-- Excerpted data follows --

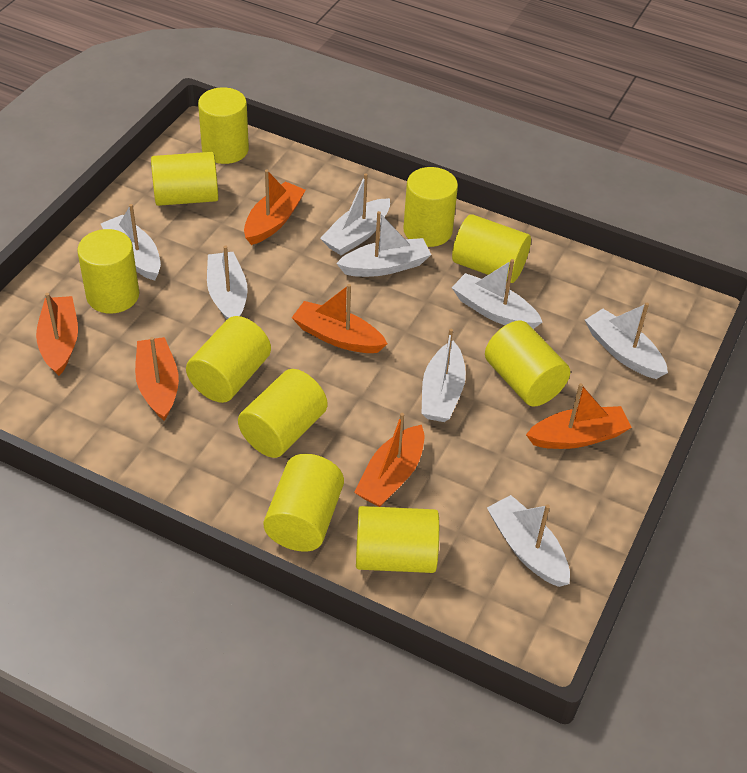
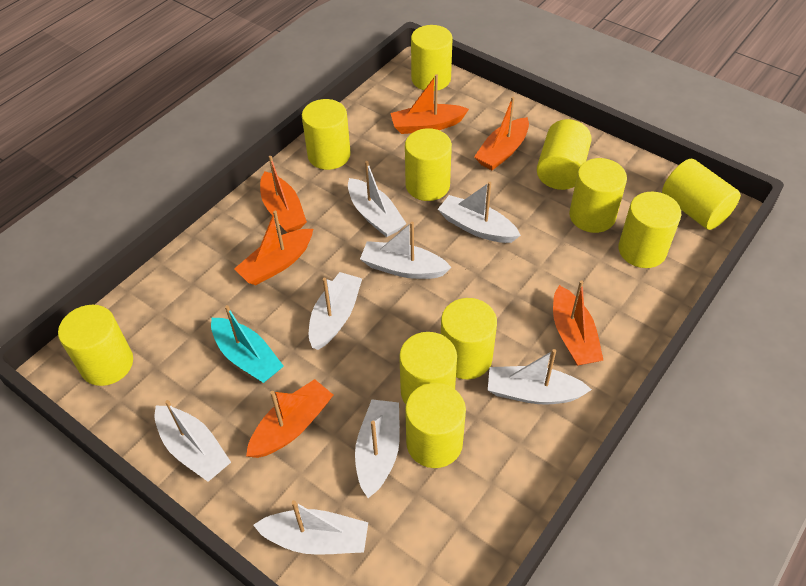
turquoise boat: 0 -> 1
yellow cylinder: 10 -> 11

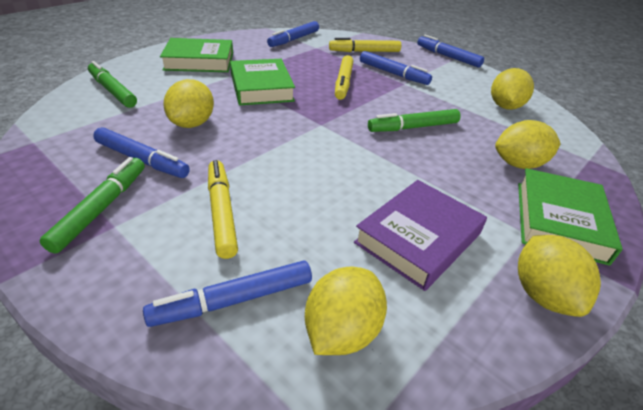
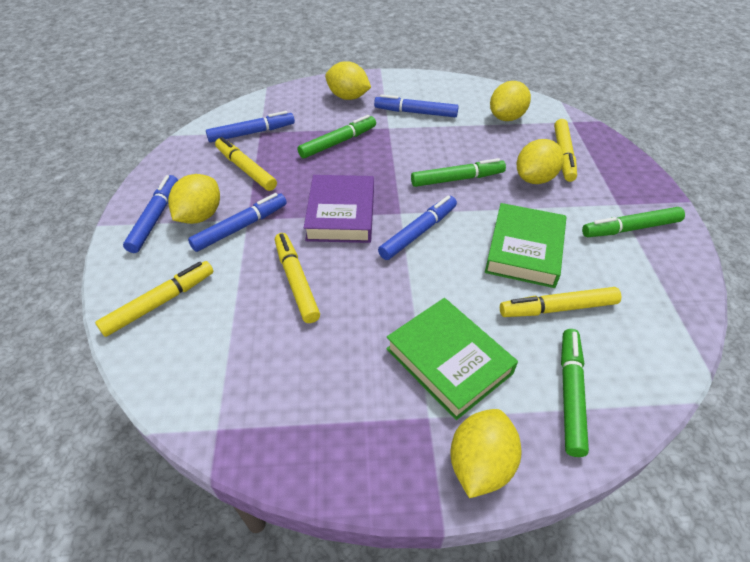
green book: 3 -> 2
green marker: 3 -> 4
yellow marker: 3 -> 5

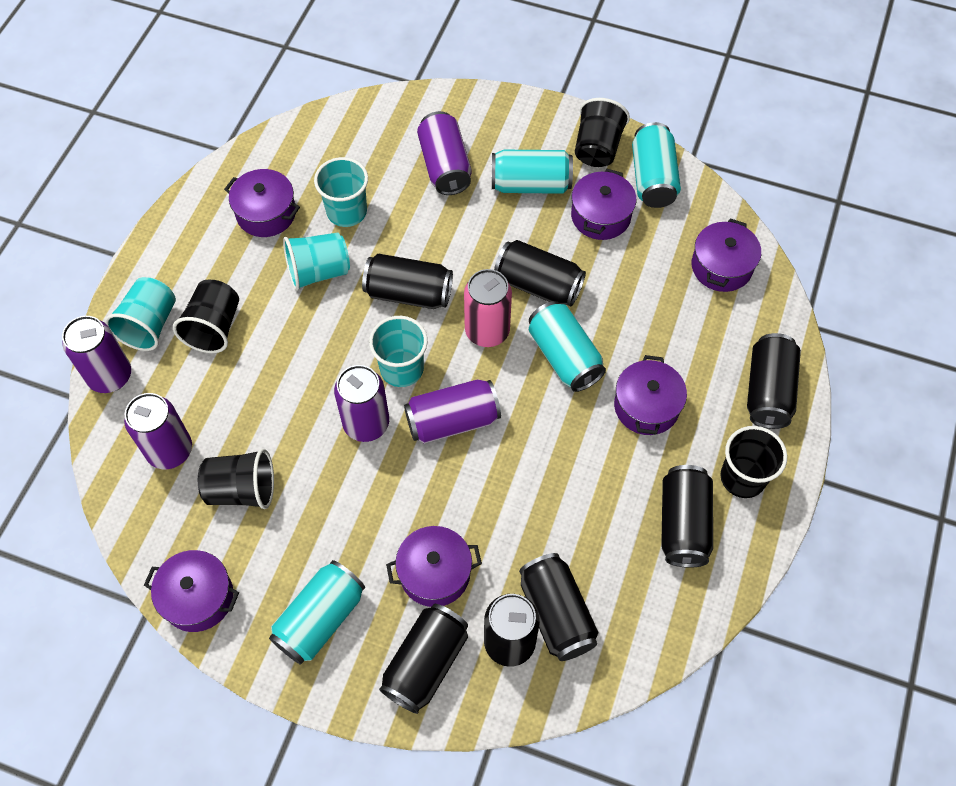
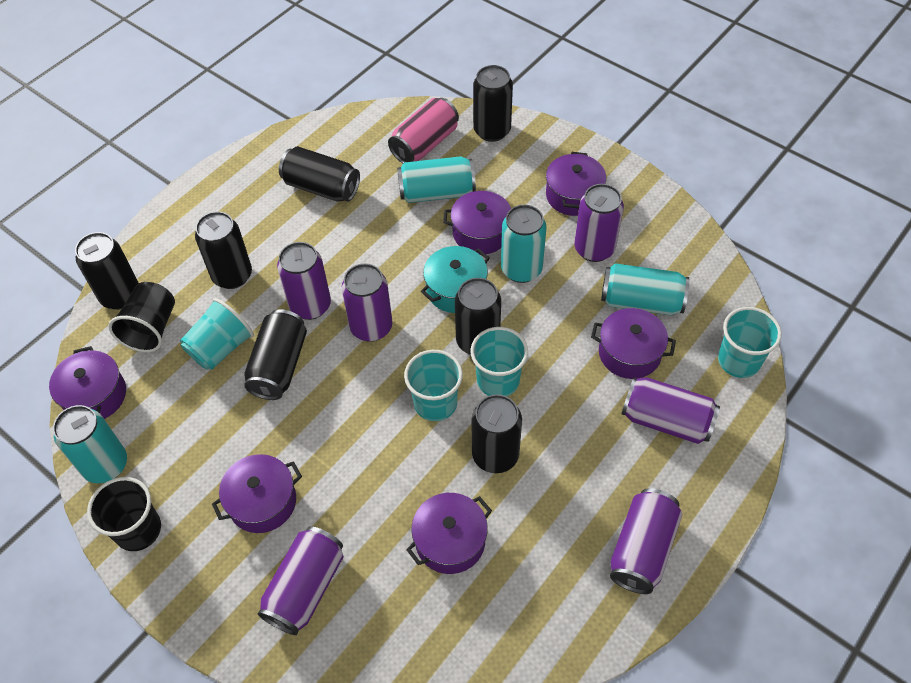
black cup: 4 -> 2
purple can: 5 -> 6
turquoise pot: 0 -> 1

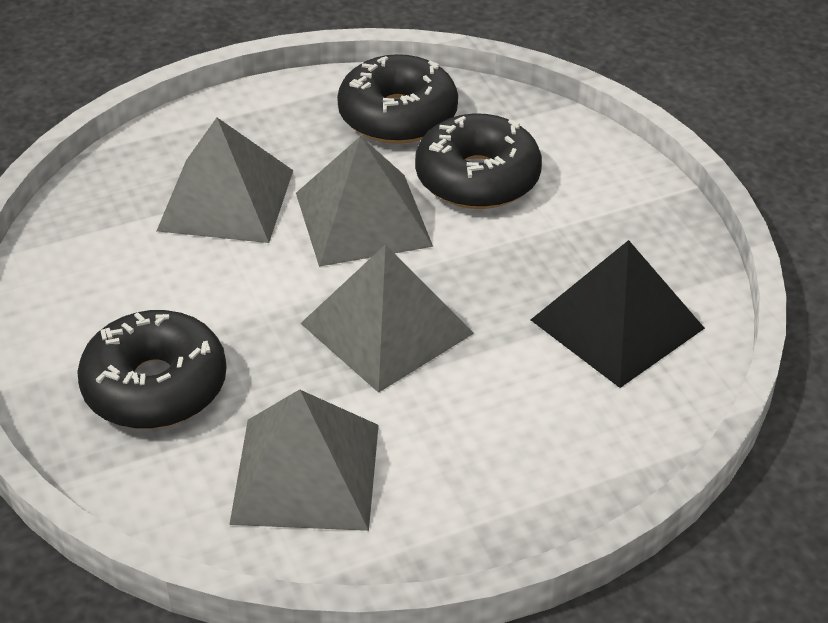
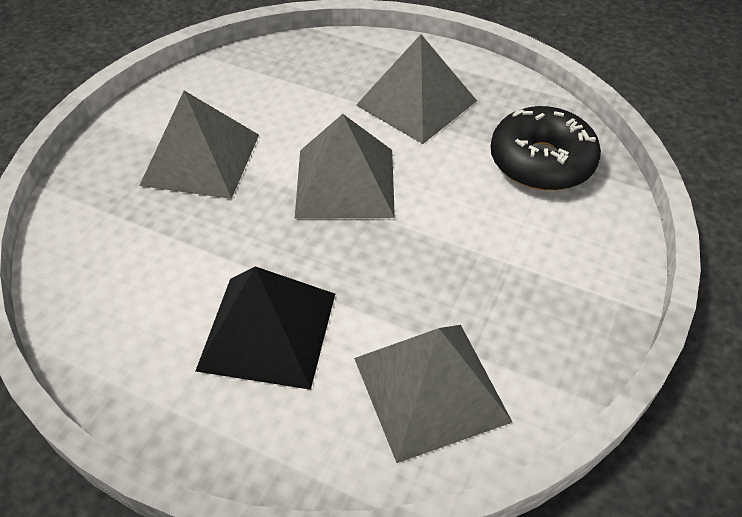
black donut: 3 -> 1

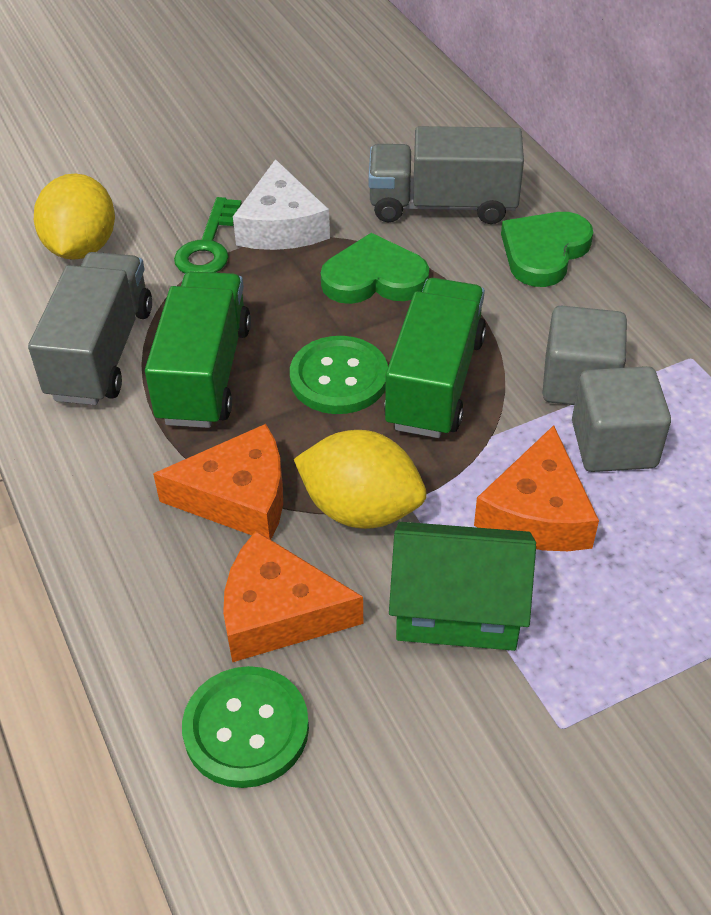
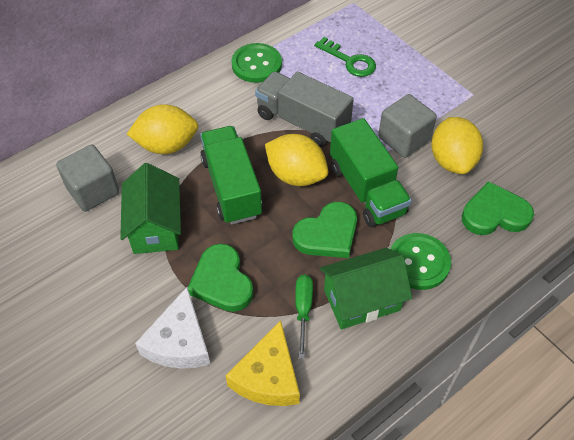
green heart: 2 -> 3
green house: 1 -> 2
green screwdriver: 0 -> 1
grey truck: 2 -> 1
orange cheese: 3 -> 0
yellow cheese: 0 -> 1
yellow lemon: 2 -> 3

-- Excerpted data concluded --

## Brief
Take from the material above every line that includes the word "yellow".

## Task result
yellow cylinder: 10 -> 11
yellow marker: 3 -> 5
yellow cheese: 0 -> 1
yellow lemon: 2 -> 3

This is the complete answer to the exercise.